Input data:
★ ★ ★ ★ ★ ★ ★

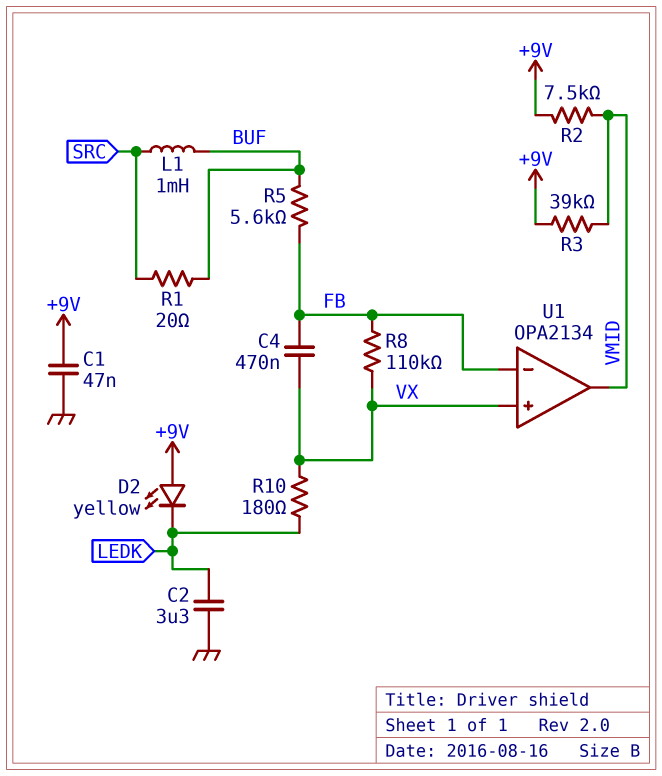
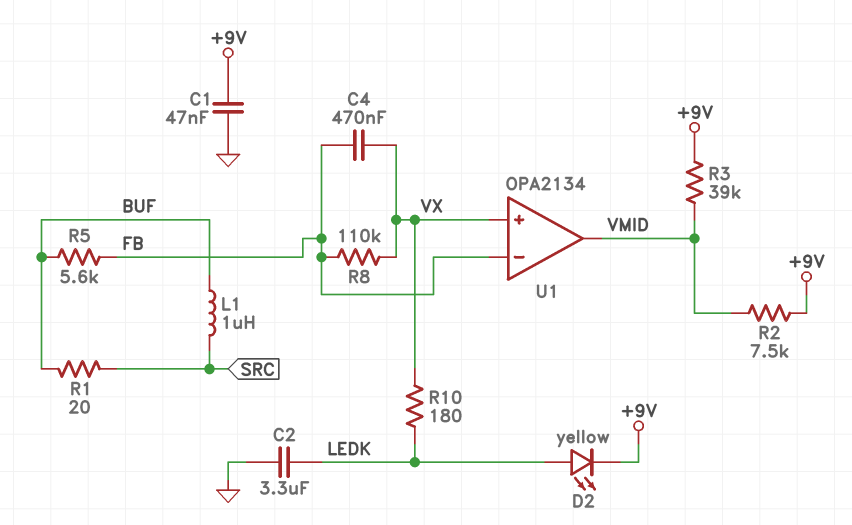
D2: LED yellow (A +9V, K LEDK) -> LED yellow (A LEDK, K +9V)
L1: 1mH (BUF, SRC) -> 1uH (BUF, SRC)

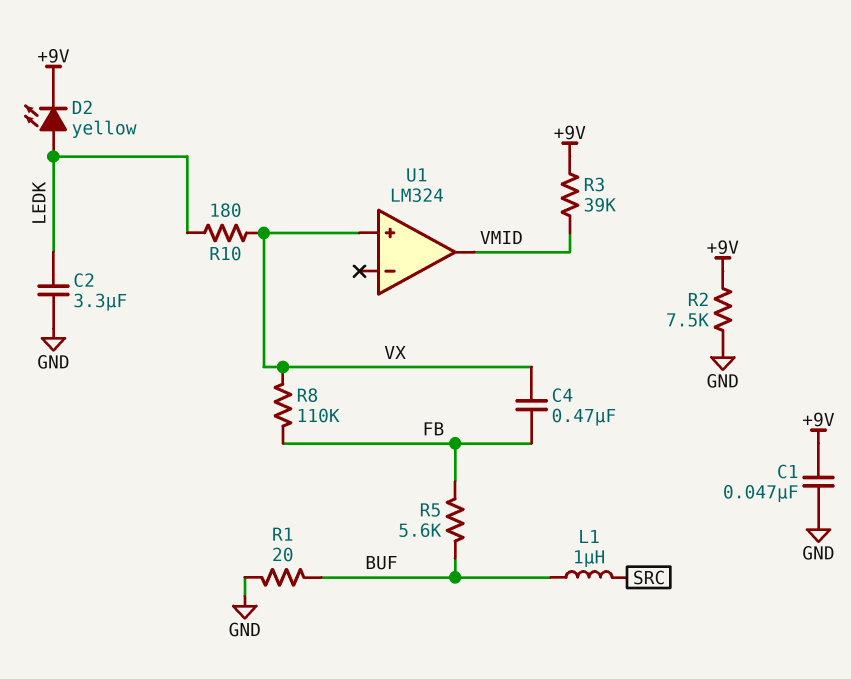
R1: 20 (BUF, SRC) -> 20 (BUF, GND)
R2: 7.5k (+9V, VMID) -> 7.5k (+9V, GND)
U1: OPA2134 -> LM324
U1 pin in-: FB -> none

★ ★ ★ ★ ★ ★ ★

Begin with the line holding "R1: 20 (BUF, SRC) -> 20 (BUF, GND)" and end with the last line of the material. Copy all of them exactly.

Solution to the exercise:
R1: 20 (BUF, SRC) -> 20 (BUF, GND)
R2: 7.5k (+9V, VMID) -> 7.5k (+9V, GND)
U1: OPA2134 -> LM324
U1 pin in-: FB -> none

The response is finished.